**EXERCISE DESCRIPTION**: Each line from the one containing "R10: 2.2k (N_12, N_18) -> 2.2k (+5V, N_12)" through the final line below must be reproduced exactly, and no others.

**RAW DATA**:
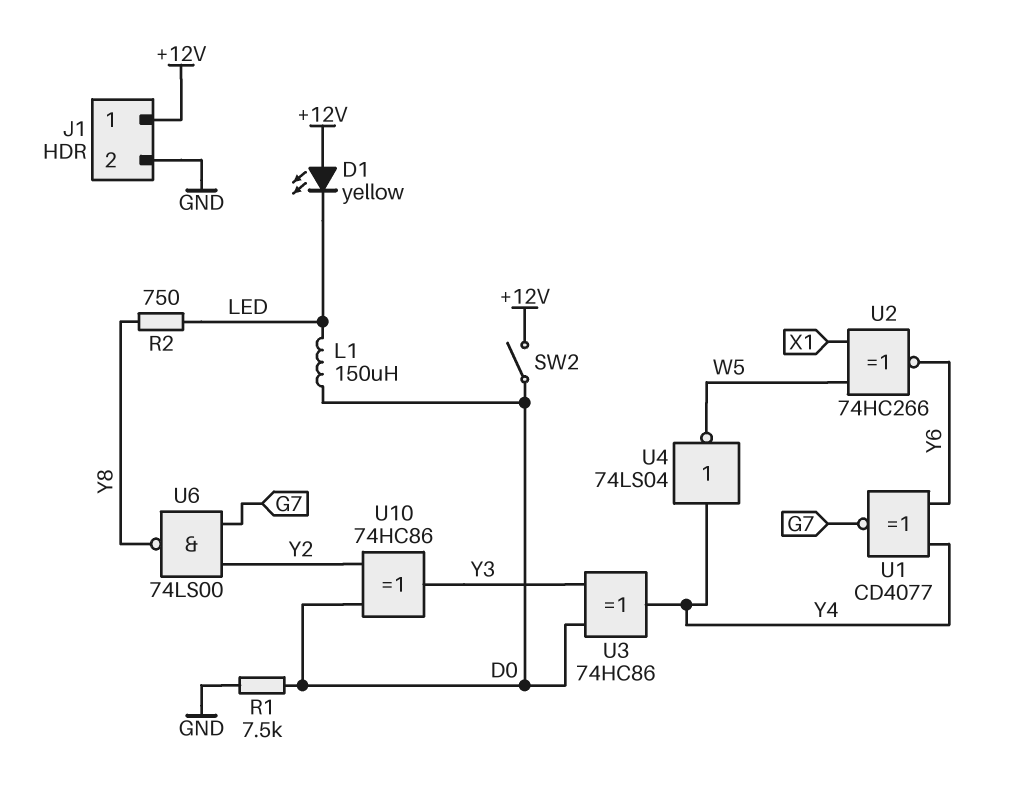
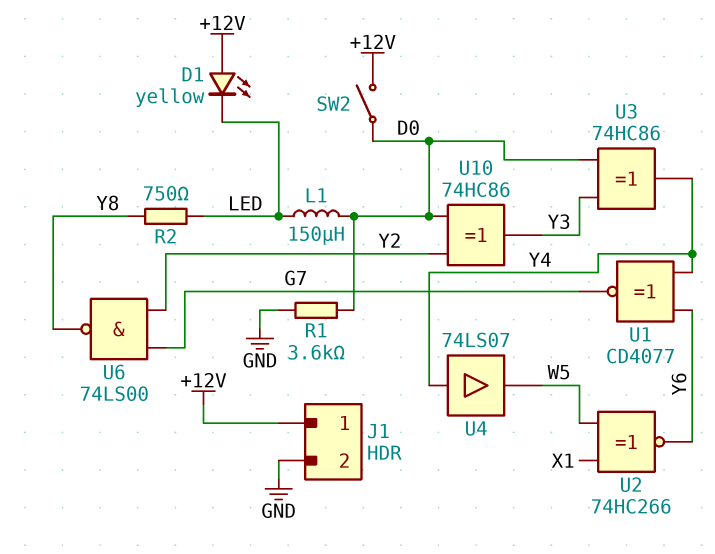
R1: 7.5k (D0, GND) -> 3.6k (D0, GND)
U4: NOT 74LS04 (in Y4, out W5) -> buffer 74LS07 (in Y4, out W5)

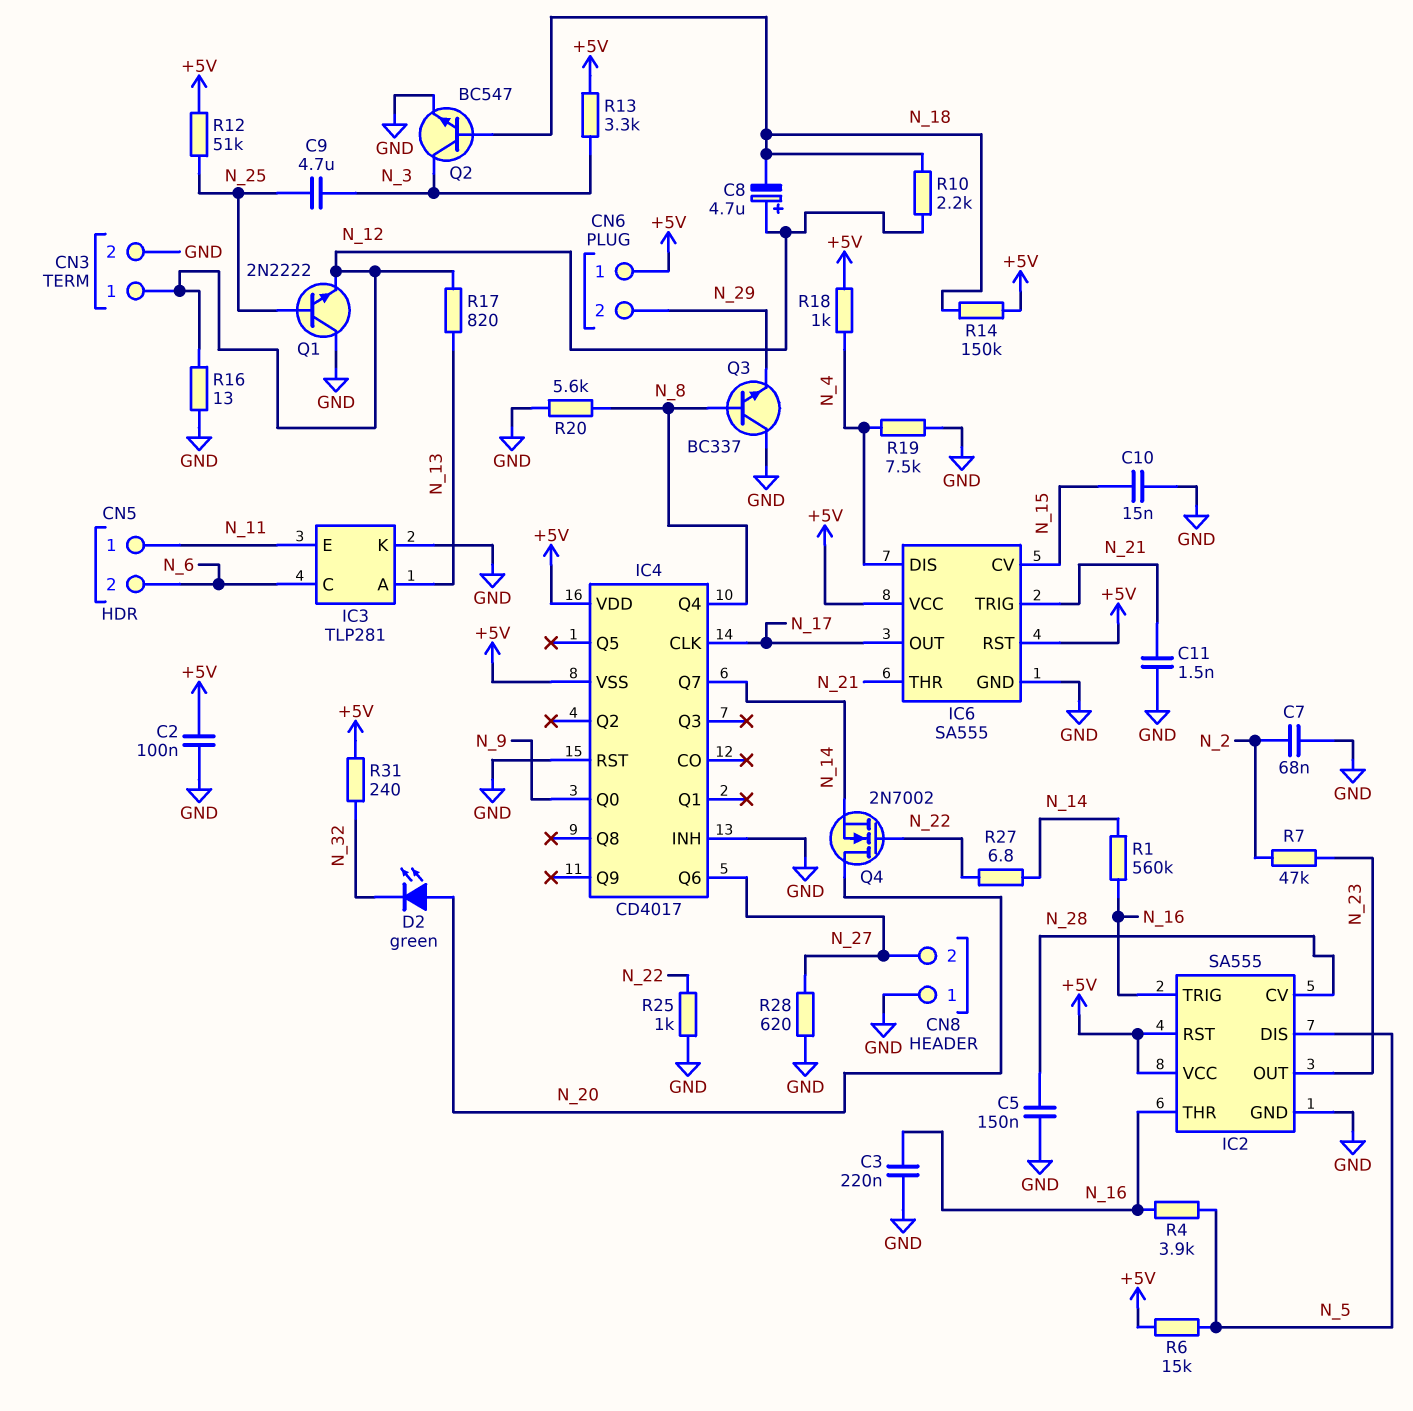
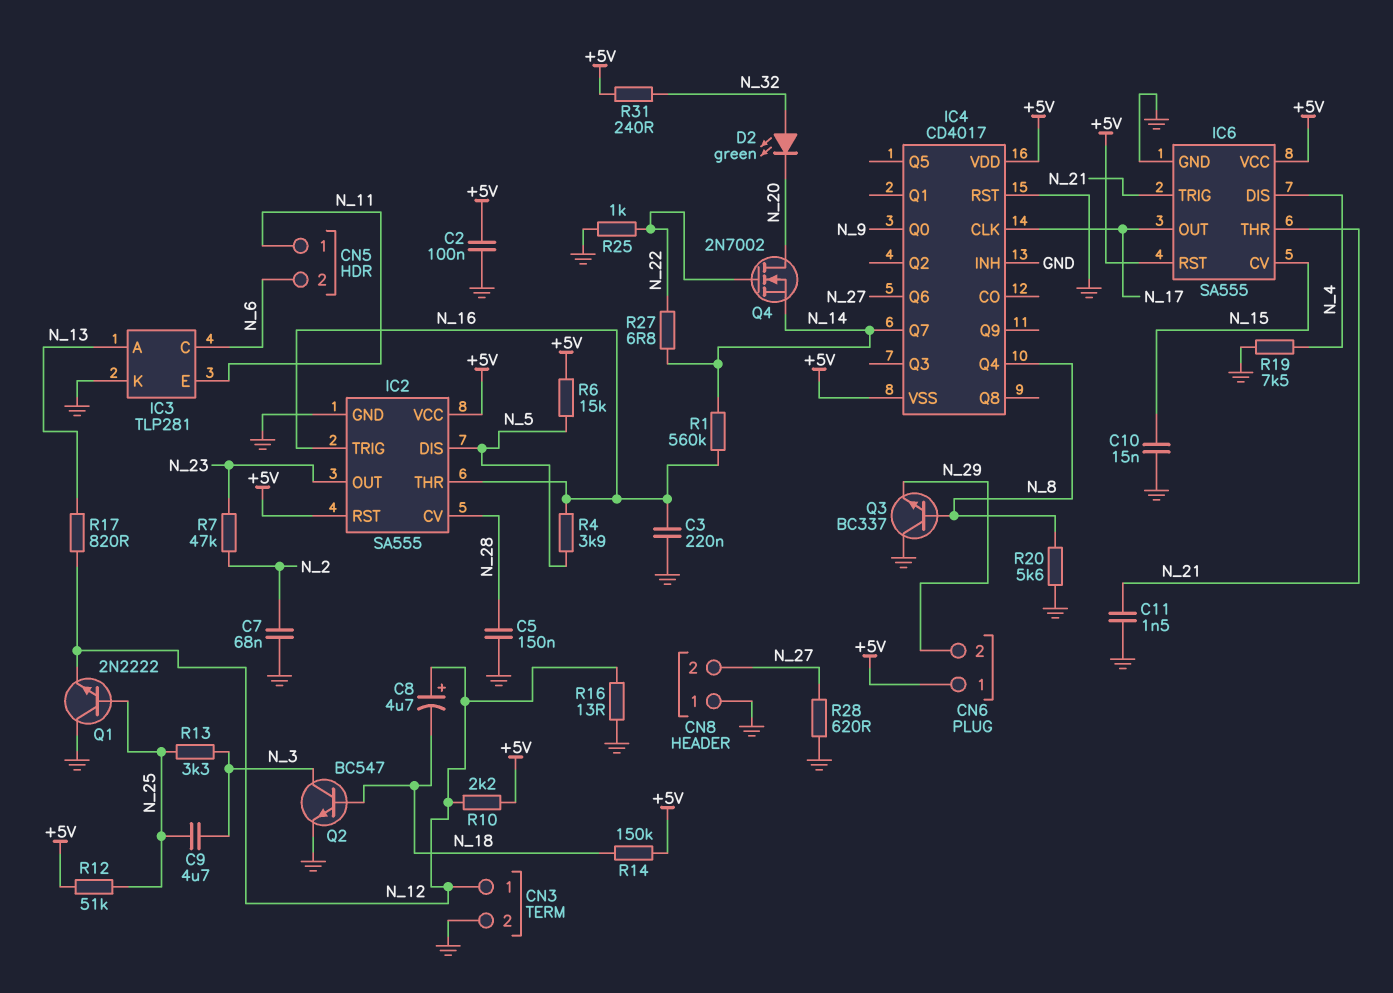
D2: LED green (A N_20, K N_32) -> LED green (A N_32, K N_20)
R10: 2.2k (N_12, N_18) -> 2.2k (+5V, N_12)
R13: 3.3k (+5V, N_3) -> 3.3k (N_3, N_25)
R18: 1k (+5V, N_4) -> none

**OUTPUT FOR THIS EXERCISE**:
R10: 2.2k (N_12, N_18) -> 2.2k (+5V, N_12)
R13: 3.3k (+5V, N_3) -> 3.3k (N_3, N_25)
R18: 1k (+5V, N_4) -> none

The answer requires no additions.